Excerpts from a dataset:

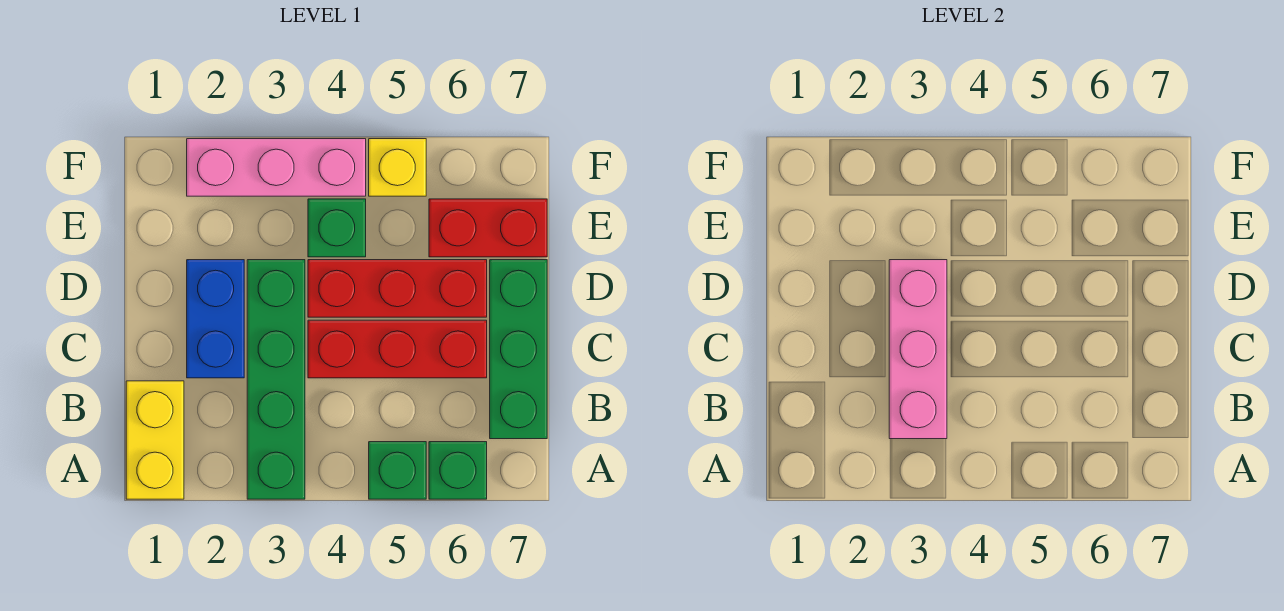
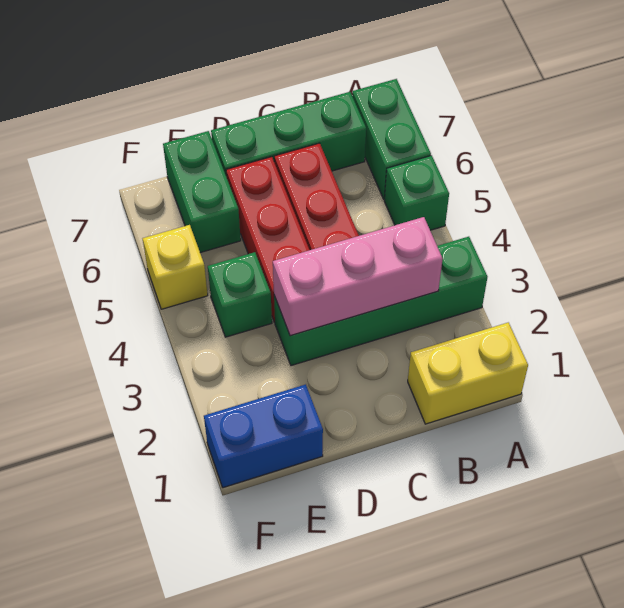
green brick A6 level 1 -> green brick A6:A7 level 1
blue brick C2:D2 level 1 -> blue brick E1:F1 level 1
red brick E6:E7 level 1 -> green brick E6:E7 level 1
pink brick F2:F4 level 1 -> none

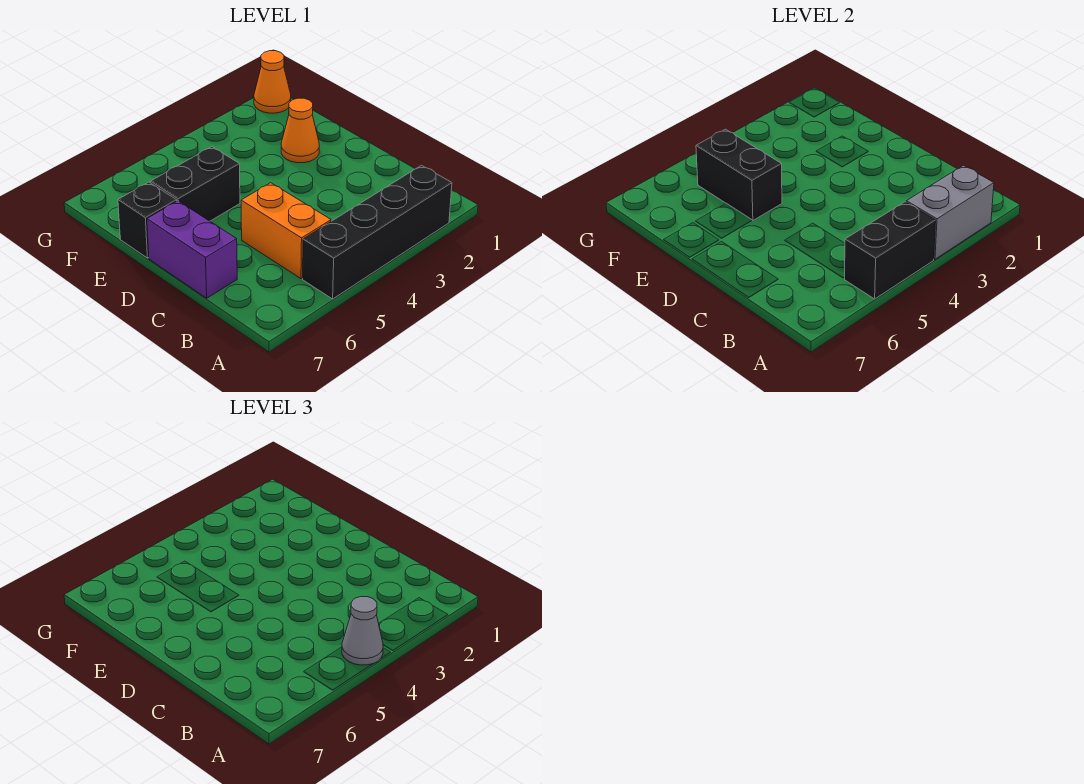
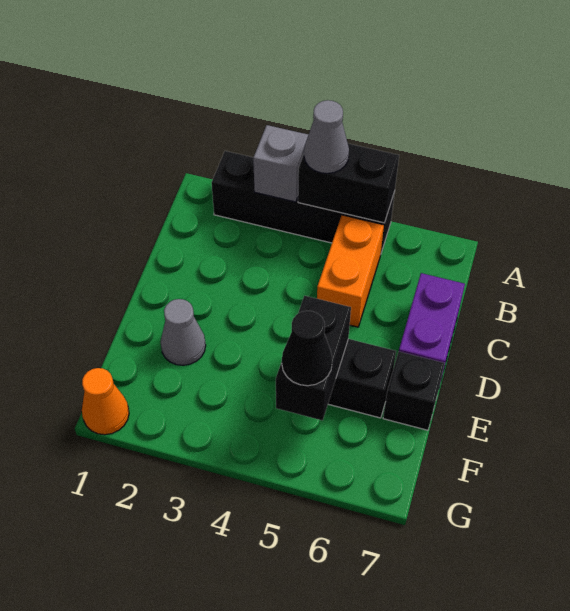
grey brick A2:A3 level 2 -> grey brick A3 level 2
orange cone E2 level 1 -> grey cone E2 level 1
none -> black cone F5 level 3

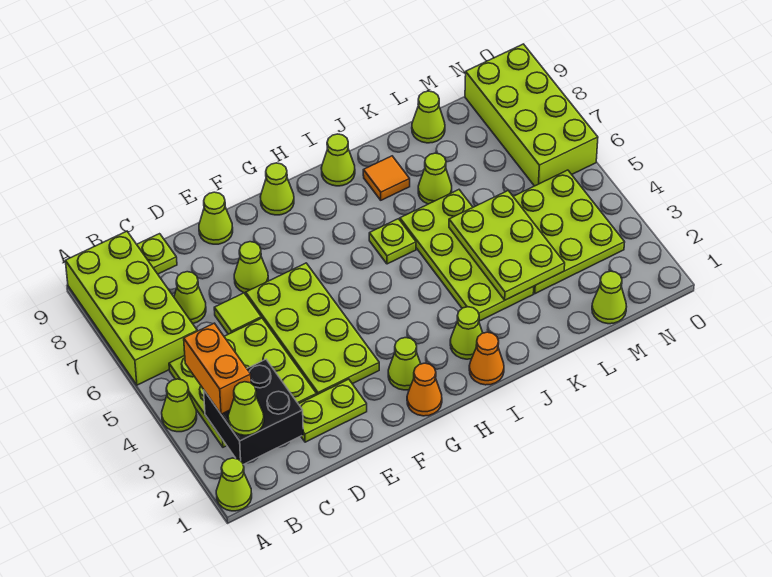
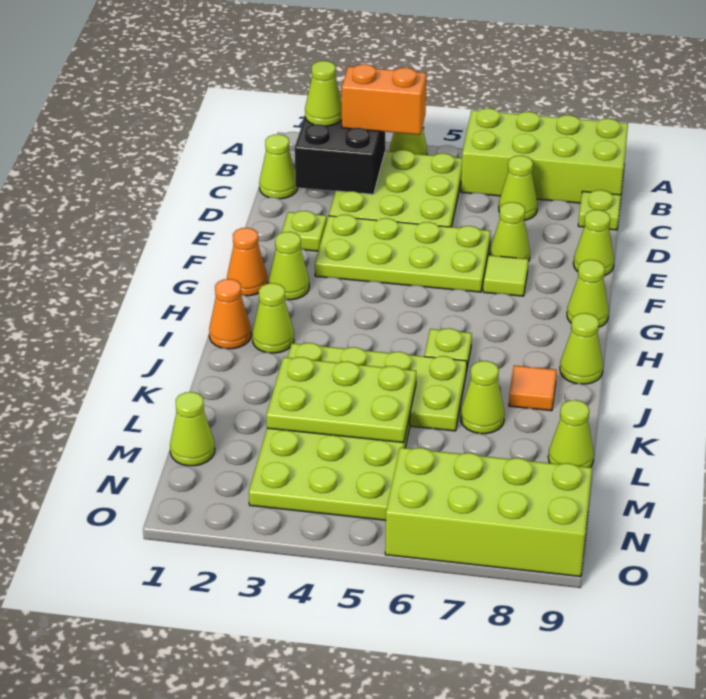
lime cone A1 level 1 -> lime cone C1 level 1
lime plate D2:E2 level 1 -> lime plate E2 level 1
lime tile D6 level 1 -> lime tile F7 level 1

§ **EXERCISE INSTRUCTIONS**: Repeat, exactly and in full, all records above, but include no pictures.

§ **RESPONSE AREA**:
green brick A6 level 1 -> green brick A6:A7 level 1
blue brick C2:D2 level 1 -> blue brick E1:F1 level 1
red brick E6:E7 level 1 -> green brick E6:E7 level 1
pink brick F2:F4 level 1 -> none

grey brick A2:A3 level 2 -> grey brick A3 level 2
orange cone E2 level 1 -> grey cone E2 level 1
none -> black cone F5 level 3

lime cone A1 level 1 -> lime cone C1 level 1
lime plate D2:E2 level 1 -> lime plate E2 level 1
lime tile D6 level 1 -> lime tile F7 level 1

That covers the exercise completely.